| The problem |
Write out the data exactly, keeping every line.

━━━━━━━━━━━━━━━━━━━━━━━━━━━━━━

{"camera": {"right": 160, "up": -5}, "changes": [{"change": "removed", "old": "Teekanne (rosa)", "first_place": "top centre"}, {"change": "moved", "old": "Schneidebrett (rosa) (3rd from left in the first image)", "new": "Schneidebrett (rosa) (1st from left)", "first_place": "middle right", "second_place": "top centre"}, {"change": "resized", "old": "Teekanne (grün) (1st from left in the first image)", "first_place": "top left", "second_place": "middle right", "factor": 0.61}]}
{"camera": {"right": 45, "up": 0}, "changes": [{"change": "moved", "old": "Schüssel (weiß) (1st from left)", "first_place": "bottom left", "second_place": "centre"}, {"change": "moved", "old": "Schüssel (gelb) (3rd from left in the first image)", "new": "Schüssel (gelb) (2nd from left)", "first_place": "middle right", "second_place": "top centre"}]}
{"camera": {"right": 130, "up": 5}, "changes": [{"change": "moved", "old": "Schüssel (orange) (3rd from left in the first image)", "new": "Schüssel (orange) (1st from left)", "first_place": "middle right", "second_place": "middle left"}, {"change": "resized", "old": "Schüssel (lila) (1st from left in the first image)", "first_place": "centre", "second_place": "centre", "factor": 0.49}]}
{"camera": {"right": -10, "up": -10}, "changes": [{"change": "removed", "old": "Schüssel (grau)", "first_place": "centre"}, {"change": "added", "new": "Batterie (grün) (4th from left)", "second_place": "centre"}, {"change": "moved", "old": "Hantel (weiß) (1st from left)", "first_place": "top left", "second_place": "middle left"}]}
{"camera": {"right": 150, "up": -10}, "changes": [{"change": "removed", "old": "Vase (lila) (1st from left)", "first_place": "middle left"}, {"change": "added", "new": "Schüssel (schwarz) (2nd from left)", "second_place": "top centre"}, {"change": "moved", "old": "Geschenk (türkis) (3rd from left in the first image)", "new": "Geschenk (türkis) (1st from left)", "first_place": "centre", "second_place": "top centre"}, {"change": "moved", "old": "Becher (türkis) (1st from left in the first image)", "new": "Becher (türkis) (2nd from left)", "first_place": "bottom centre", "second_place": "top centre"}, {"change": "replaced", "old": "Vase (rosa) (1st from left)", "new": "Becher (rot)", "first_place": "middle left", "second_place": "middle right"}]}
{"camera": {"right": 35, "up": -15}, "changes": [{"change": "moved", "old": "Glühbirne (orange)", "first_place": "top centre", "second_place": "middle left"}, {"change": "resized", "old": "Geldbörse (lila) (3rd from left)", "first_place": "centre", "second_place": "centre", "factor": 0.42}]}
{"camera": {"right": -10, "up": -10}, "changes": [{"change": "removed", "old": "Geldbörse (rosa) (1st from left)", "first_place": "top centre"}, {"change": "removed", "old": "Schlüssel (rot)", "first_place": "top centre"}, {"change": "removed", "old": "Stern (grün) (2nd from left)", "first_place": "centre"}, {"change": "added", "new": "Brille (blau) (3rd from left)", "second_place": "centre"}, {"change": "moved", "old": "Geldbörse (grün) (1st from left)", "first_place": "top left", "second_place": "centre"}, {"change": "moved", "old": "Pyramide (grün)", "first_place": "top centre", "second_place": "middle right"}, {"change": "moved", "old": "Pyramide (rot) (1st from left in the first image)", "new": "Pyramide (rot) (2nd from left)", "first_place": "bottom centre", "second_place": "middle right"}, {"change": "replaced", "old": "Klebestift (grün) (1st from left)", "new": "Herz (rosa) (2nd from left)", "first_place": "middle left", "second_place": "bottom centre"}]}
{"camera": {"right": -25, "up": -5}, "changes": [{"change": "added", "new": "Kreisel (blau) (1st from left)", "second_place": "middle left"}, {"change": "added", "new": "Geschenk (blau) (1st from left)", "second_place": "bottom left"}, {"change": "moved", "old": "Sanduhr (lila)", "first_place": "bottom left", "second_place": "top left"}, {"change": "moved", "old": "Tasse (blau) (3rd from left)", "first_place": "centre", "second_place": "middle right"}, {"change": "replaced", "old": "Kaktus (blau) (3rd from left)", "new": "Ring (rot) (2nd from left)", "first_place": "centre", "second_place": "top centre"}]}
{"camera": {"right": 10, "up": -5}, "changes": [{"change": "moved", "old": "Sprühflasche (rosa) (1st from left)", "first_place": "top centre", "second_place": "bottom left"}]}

━━━━━━━━━━━━━━━━━━━━━━━━━━━━━━

| Final answer |
{"camera": {"right": 160, "up": -5}, "changes": [{"change": "removed", "old": "Teekanne (rosa)", "first_place": "top centre"}, {"change": "moved", "old": "Schneidebrett (rosa) (3rd from left in the first image)", "new": "Schneidebrett (rosa) (1st from left)", "first_place": "middle right", "second_place": "top centre"}, {"change": "resized", "old": "Teekanne (grün) (1st from left in the first image)", "first_place": "top left", "second_place": "middle right", "factor": 0.61}]}
{"camera": {"right": 45, "up": 0}, "changes": [{"change": "moved", "old": "Schüssel (weiß) (1st from left)", "first_place": "bottom left", "second_place": "centre"}, {"change": "moved", "old": "Schüssel (gelb) (3rd from left in the first image)", "new": "Schüssel (gelb) (2nd from left)", "first_place": "middle right", "second_place": "top centre"}]}
{"camera": {"right": 130, "up": 5}, "changes": [{"change": "moved", "old": "Schüssel (orange) (3rd from left in the first image)", "new": "Schüssel (orange) (1st from left)", "first_place": "middle right", "second_place": "middle left"}, {"change": "resized", "old": "Schüssel (lila) (1st from left in the first image)", "first_place": "centre", "second_place": "centre", "factor": 0.49}]}
{"camera": {"right": -10, "up": -10}, "changes": [{"change": "removed", "old": "Schüssel (grau)", "first_place": "centre"}, {"change": "added", "new": "Batterie (grün) (4th from left)", "second_place": "centre"}, {"change": "moved", "old": "Hantel (weiß) (1st from left)", "first_place": "top left", "second_place": "middle left"}]}
{"camera": {"right": 150, "up": -10}, "changes": [{"change": "removed", "old": "Vase (lila) (1st from left)", "first_place": "middle left"}, {"change": "added", "new": "Schüssel (schwarz) (2nd from left)", "second_place": "top centre"}, {"change": "moved", "old": "Geschenk (türkis) (3rd from left in the first image)", "new": "Geschenk (türkis) (1st from left)", "first_place": "centre", "second_place": "top centre"}, {"change": "moved", "old": "Becher (türkis) (1st from left in the first image)", "new": "Becher (türkis) (2nd from left)", "first_place": "bottom centre", "second_place": "top centre"}, {"change": "replaced", "old": "Vase (rosa) (1st from left)", "new": "Becher (rot)", "first_place": "middle left", "second_place": "middle right"}]}
{"camera": {"right": 35, "up": -15}, "changes": [{"change": "moved", "old": "Glühbirne (orange)", "first_place": "top centre", "second_place": "middle left"}, {"change": "resized", "old": "Geldbörse (lila) (3rd from left)", "first_place": "centre", "second_place": "centre", "factor": 0.42}]}
{"camera": {"right": -10, "up": -10}, "changes": [{"change": "removed", "old": "Geldbörse (rosa) (1st from left)", "first_place": "top centre"}, {"change": "removed", "old": "Schlüssel (rot)", "first_place": "top centre"}, {"change": "removed", "old": "Stern (grün) (2nd from left)", "first_place": "centre"}, {"change": "added", "new": "Brille (blau) (3rd from left)", "second_place": "centre"}, {"change": "moved", "old": "Geldbörse (grün) (1st from left)", "first_place": "top left", "second_place": "centre"}, {"change": "moved", "old": "Pyramide (grün)", "first_place": "top centre", "second_place": "middle right"}, {"change": "moved", "old": "Pyramide (rot) (1st from left in the first image)", "new": "Pyramide (rot) (2nd from left)", "first_place": "bottom centre", "second_place": "middle right"}, {"change": "replaced", "old": "Klebestift (grün) (1st from left)", "new": "Herz (rosa) (2nd from left)", "first_place": "middle left", "second_place": "bottom centre"}]}
{"camera": {"right": -25, "up": -5}, "changes": [{"change": "added", "new": "Kreisel (blau) (1st from left)", "second_place": "middle left"}, {"change": "added", "new": "Geschenk (blau) (1st from left)", "second_place": "bottom left"}, {"change": "moved", "old": "Sanduhr (lila)", "first_place": "bottom left", "second_place": "top left"}, {"change": "moved", "old": "Tasse (blau) (3rd from left)", "first_place": "centre", "second_place": "middle right"}, {"change": "replaced", "old": "Kaktus (blau) (3rd from left)", "new": "Ring (rot) (2nd from left)", "first_place": "centre", "second_place": "top centre"}]}
{"camera": {"right": 10, "up": -5}, "changes": [{"change": "moved", "old": "Sprühflasche (rosa) (1st from left)", "first_place": "top centre", "second_place": "bottom left"}]}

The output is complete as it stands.